## Object frequency data:

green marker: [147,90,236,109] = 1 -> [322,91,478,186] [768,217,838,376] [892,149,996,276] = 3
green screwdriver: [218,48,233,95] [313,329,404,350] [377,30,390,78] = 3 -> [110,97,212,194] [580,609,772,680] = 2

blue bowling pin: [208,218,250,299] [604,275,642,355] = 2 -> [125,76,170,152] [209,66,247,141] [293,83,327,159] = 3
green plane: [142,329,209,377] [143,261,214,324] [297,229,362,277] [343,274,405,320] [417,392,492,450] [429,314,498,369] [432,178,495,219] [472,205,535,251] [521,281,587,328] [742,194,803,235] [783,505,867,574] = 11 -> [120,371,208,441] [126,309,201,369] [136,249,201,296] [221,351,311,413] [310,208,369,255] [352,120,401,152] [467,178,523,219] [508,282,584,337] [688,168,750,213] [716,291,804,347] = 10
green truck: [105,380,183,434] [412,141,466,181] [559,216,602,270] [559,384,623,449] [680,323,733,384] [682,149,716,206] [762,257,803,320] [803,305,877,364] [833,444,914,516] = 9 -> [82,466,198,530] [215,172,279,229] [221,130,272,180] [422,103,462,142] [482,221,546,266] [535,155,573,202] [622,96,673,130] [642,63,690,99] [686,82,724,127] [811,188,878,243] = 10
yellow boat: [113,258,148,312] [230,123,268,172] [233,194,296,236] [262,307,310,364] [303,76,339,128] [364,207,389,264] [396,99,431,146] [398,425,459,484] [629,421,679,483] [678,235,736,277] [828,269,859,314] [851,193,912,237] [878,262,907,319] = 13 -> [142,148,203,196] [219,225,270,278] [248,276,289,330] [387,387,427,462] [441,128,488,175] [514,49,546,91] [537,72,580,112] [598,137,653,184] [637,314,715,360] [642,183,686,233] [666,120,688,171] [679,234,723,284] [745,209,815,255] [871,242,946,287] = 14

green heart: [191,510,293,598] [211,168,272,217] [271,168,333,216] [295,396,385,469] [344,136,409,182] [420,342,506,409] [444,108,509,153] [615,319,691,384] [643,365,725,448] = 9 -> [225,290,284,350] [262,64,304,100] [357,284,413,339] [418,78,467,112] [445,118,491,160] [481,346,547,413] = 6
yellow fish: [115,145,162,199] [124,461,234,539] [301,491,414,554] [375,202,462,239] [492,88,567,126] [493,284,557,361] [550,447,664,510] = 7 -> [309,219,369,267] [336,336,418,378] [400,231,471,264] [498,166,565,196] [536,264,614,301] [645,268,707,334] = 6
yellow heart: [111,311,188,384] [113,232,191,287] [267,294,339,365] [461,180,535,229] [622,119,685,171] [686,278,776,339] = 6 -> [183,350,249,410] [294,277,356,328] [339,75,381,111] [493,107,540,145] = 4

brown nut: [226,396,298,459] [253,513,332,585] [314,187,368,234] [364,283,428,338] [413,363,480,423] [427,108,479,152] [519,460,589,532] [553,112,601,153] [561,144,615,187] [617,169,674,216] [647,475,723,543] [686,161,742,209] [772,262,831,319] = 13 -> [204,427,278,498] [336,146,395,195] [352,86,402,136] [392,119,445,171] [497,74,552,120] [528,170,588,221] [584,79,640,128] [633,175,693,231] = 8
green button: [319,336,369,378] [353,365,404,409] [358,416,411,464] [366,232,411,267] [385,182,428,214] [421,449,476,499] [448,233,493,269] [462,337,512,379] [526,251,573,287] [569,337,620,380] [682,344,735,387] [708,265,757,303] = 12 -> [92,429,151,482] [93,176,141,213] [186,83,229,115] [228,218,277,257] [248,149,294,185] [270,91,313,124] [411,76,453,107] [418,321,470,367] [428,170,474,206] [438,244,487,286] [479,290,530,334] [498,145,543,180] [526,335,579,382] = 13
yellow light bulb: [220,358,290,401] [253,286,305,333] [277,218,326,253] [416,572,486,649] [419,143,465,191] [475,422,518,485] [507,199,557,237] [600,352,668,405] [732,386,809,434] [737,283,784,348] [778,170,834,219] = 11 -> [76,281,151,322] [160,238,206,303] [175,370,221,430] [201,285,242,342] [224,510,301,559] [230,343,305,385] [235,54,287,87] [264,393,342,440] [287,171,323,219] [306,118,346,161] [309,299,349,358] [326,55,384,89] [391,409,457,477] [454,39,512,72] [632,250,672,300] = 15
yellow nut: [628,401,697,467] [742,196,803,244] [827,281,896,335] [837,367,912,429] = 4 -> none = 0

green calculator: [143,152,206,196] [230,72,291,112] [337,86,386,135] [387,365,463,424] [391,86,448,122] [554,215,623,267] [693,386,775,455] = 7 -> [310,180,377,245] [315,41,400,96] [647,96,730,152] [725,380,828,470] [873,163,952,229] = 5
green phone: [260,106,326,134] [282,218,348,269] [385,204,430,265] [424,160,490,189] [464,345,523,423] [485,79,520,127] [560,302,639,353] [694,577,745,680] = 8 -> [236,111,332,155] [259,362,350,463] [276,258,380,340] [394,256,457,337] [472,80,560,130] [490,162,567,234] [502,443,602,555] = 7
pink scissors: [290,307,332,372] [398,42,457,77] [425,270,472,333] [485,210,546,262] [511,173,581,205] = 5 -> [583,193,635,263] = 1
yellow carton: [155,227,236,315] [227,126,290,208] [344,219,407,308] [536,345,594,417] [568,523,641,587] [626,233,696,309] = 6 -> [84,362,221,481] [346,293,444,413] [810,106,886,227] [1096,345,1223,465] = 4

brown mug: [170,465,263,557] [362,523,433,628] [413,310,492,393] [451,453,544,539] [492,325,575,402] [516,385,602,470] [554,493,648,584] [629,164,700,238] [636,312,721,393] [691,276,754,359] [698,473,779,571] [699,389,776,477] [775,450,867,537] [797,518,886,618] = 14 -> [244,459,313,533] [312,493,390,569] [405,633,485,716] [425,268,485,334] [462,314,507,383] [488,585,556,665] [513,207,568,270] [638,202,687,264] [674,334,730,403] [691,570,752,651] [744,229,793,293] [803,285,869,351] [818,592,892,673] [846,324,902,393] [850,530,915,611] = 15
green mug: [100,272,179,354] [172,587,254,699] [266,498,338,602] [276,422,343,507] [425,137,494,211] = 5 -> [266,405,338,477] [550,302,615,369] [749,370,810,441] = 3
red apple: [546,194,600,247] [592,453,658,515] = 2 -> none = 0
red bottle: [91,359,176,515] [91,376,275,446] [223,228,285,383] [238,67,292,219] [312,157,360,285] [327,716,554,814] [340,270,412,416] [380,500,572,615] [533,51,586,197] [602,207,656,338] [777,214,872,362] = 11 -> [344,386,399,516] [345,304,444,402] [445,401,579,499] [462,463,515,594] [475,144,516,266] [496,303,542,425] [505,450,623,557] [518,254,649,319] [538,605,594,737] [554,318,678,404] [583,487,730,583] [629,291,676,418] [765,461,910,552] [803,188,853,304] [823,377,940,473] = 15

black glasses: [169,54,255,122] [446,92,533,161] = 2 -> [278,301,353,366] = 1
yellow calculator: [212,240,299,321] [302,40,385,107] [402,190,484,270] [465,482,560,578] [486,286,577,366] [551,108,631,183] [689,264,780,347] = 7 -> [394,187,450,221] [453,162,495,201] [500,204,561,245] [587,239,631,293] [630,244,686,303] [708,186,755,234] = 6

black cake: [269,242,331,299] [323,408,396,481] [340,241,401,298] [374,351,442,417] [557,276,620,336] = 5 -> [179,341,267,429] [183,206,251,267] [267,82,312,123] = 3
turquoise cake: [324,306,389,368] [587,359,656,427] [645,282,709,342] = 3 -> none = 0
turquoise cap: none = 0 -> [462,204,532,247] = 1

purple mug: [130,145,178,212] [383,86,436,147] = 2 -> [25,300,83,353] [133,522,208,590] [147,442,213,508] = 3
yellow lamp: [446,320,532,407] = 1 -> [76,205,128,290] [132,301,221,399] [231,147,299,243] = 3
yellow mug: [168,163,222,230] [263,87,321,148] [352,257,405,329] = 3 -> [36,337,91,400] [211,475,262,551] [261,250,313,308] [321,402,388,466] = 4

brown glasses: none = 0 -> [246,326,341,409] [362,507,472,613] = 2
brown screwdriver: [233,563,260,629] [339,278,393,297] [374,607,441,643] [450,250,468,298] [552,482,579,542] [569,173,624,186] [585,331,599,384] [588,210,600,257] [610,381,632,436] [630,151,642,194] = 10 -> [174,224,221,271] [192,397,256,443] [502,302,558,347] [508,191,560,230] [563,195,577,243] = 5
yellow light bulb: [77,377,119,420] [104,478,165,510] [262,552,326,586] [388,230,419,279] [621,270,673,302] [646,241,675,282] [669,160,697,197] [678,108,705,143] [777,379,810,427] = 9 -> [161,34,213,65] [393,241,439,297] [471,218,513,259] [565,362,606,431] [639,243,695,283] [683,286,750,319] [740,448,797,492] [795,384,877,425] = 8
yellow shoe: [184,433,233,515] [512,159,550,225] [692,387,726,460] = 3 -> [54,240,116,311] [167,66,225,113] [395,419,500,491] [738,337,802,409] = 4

## Exercise:
Beginning at the line above that contains "green screwdriver: [218,48,233,95]", return each line exactly through the line that contains "green truck: [105,380,183,434]", and no others.

## Exercise response:
green screwdriver: [218,48,233,95] [313,329,404,350] [377,30,390,78] = 3 -> [110,97,212,194] [580,609,772,680] = 2

blue bowling pin: [208,218,250,299] [604,275,642,355] = 2 -> [125,76,170,152] [209,66,247,141] [293,83,327,159] = 3
green plane: [142,329,209,377] [143,261,214,324] [297,229,362,277] [343,274,405,320] [417,392,492,450] [429,314,498,369] [432,178,495,219] [472,205,535,251] [521,281,587,328] [742,194,803,235] [783,505,867,574] = 11 -> [120,371,208,441] [126,309,201,369] [136,249,201,296] [221,351,311,413] [310,208,369,255] [352,120,401,152] [467,178,523,219] [508,282,584,337] [688,168,750,213] [716,291,804,347] = 10
green truck: [105,380,183,434] [412,141,466,181] [559,216,602,270] [559,384,623,449] [680,323,733,384] [682,149,716,206] [762,257,803,320] [803,305,877,364] [833,444,914,516] = 9 -> [82,466,198,530] [215,172,279,229] [221,130,272,180] [422,103,462,142] [482,221,546,266] [535,155,573,202] [622,96,673,130] [642,63,690,99] [686,82,724,127] [811,188,878,243] = 10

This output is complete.